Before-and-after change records
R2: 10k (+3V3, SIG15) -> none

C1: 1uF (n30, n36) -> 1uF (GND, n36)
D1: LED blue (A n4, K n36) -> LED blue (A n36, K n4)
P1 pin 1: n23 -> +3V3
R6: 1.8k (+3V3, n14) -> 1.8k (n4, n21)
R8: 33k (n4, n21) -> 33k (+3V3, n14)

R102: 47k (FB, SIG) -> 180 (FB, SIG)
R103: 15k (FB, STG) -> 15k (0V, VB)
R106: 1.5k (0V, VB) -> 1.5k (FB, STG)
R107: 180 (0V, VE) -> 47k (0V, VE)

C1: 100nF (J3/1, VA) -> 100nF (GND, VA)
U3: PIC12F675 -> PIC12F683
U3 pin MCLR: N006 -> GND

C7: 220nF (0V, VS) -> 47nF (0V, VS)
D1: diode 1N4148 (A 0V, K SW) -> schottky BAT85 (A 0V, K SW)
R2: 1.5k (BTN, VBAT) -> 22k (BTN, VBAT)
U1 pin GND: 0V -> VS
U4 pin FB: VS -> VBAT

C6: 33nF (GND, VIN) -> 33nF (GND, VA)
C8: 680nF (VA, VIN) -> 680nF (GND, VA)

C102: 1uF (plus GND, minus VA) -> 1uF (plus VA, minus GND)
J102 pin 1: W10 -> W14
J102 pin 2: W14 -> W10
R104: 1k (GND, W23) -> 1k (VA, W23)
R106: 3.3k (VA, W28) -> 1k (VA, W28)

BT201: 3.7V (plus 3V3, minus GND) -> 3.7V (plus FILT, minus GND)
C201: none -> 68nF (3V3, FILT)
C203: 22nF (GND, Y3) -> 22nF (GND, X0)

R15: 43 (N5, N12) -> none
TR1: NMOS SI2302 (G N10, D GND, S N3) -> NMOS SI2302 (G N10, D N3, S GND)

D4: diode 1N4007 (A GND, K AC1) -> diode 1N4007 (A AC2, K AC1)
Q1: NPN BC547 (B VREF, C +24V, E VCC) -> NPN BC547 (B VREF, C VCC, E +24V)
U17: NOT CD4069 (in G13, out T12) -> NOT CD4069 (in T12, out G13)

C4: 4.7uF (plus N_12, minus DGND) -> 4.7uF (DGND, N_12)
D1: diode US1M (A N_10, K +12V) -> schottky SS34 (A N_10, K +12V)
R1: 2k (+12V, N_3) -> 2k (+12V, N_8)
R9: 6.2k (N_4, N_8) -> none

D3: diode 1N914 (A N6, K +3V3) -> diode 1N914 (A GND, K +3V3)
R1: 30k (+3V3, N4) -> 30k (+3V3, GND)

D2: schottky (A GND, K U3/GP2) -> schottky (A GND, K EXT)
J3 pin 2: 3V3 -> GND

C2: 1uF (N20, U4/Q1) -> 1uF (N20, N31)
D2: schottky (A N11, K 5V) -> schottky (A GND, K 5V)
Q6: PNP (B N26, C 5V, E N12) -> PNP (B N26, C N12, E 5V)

Exercise aim -> Set down exactly what runs from the line with "D4: diode 1N4007" to the last line of the data above, including both of those lines and no others.

Reply to the task ->
D4: diode 1N4007 (A GND, K AC1) -> diode 1N4007 (A AC2, K AC1)
Q1: NPN BC547 (B VREF, C +24V, E VCC) -> NPN BC547 (B VREF, C VCC, E +24V)
U17: NOT CD4069 (in G13, out T12) -> NOT CD4069 (in T12, out G13)

C4: 4.7uF (plus N_12, minus DGND) -> 4.7uF (DGND, N_12)
D1: diode US1M (A N_10, K +12V) -> schottky SS34 (A N_10, K +12V)
R1: 2k (+12V, N_3) -> 2k (+12V, N_8)
R9: 6.2k (N_4, N_8) -> none

D3: diode 1N914 (A N6, K +3V3) -> diode 1N914 (A GND, K +3V3)
R1: 30k (+3V3, N4) -> 30k (+3V3, GND)

D2: schottky (A GND, K U3/GP2) -> schottky (A GND, K EXT)
J3 pin 2: 3V3 -> GND

C2: 1uF (N20, U4/Q1) -> 1uF (N20, N31)
D2: schottky (A N11, K 5V) -> schottky (A GND, K 5V)
Q6: PNP (B N26, C 5V, E N12) -> PNP (B N26, C N12, E 5V)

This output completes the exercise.